START Data for review
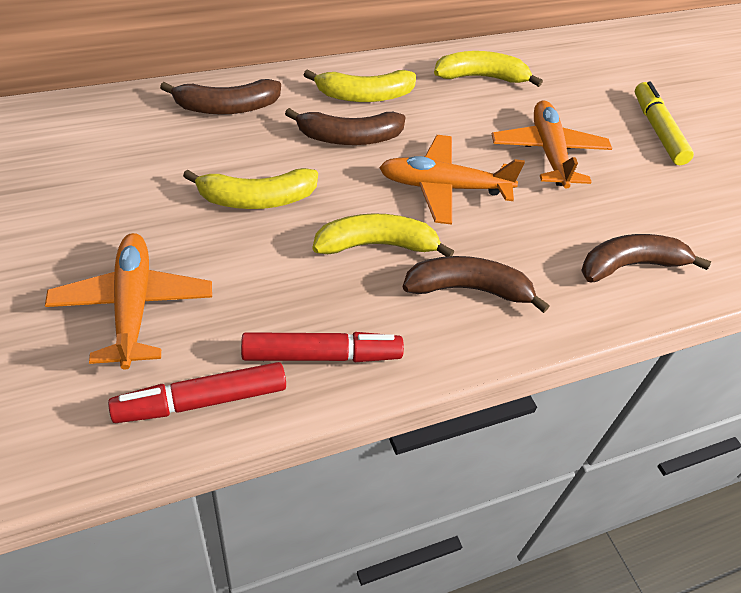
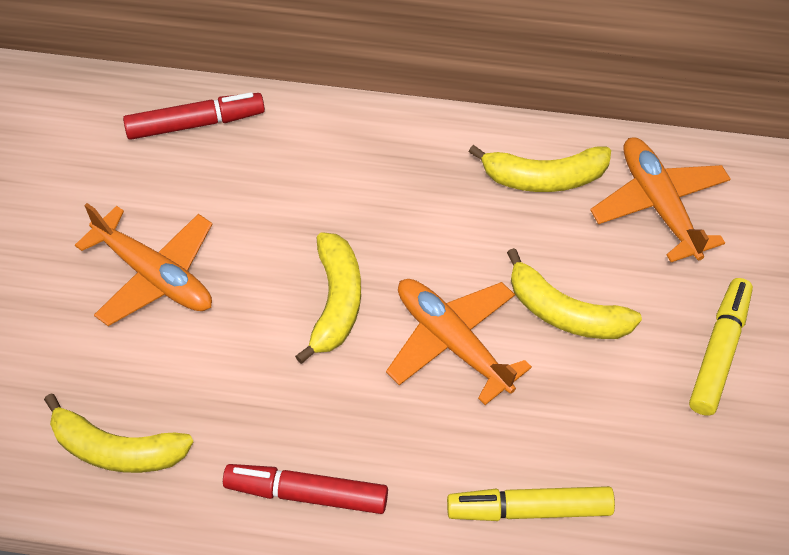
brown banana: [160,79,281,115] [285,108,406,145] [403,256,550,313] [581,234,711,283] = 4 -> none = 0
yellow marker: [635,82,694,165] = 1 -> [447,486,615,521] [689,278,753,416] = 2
END Data for review
START Data for review
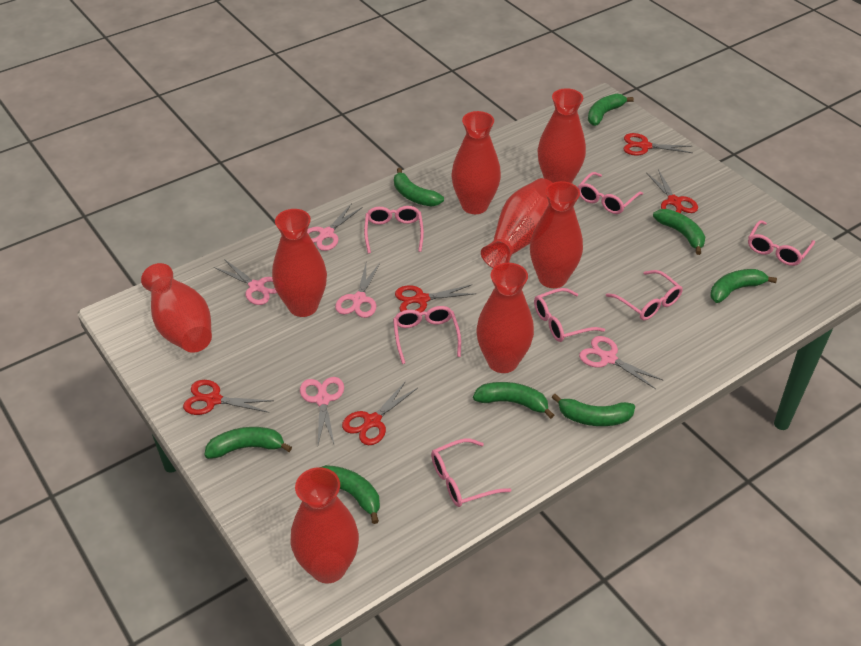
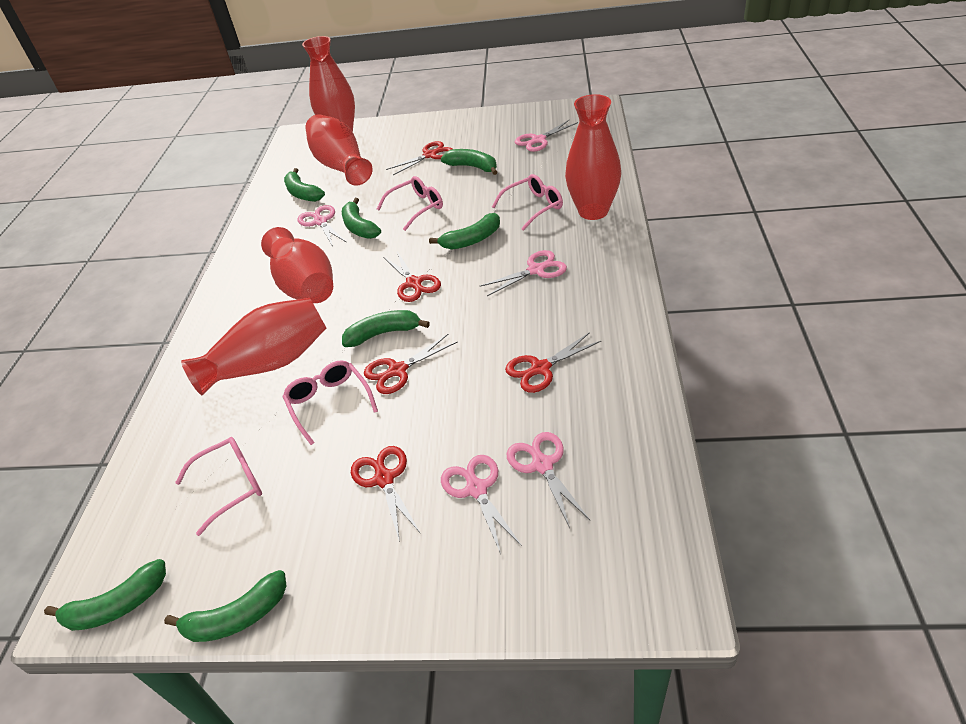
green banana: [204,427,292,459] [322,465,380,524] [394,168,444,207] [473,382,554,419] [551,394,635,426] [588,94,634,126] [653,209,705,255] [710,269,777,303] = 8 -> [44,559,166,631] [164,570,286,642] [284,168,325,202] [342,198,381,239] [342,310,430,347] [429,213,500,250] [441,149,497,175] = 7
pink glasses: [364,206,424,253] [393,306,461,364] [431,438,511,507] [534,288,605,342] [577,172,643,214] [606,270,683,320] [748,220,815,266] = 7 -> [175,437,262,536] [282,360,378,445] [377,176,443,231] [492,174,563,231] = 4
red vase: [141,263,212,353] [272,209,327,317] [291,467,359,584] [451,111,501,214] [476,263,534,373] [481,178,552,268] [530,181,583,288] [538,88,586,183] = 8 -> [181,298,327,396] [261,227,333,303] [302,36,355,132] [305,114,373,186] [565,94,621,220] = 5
END Data for review
When the entries above show the word "banana" in a line, copy that line out.

**Answer to the exercise**
brown banana: [160,79,281,115] [285,108,406,145] [403,256,550,313] [581,234,711,283] = 4 -> none = 0
green banana: [204,427,292,459] [322,465,380,524] [394,168,444,207] [473,382,554,419] [551,394,635,426] [588,94,634,126] [653,209,705,255] [710,269,777,303] = 8 -> [44,559,166,631] [164,570,286,642] [284,168,325,202] [342,198,381,239] [342,310,430,347] [429,213,500,250] [441,149,497,175] = 7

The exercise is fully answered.